◆ PROBLEM DETAILS ◆
Find how many lines in the data below mention "brick". Give the number only.

◆ DATA PROVIDED ◆
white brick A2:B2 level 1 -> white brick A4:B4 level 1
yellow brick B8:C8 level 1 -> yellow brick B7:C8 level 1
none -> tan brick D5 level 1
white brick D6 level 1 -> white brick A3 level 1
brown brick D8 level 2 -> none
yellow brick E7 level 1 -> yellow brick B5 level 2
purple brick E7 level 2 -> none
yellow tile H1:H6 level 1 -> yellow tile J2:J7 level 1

◆ THE ANSWER ◆
7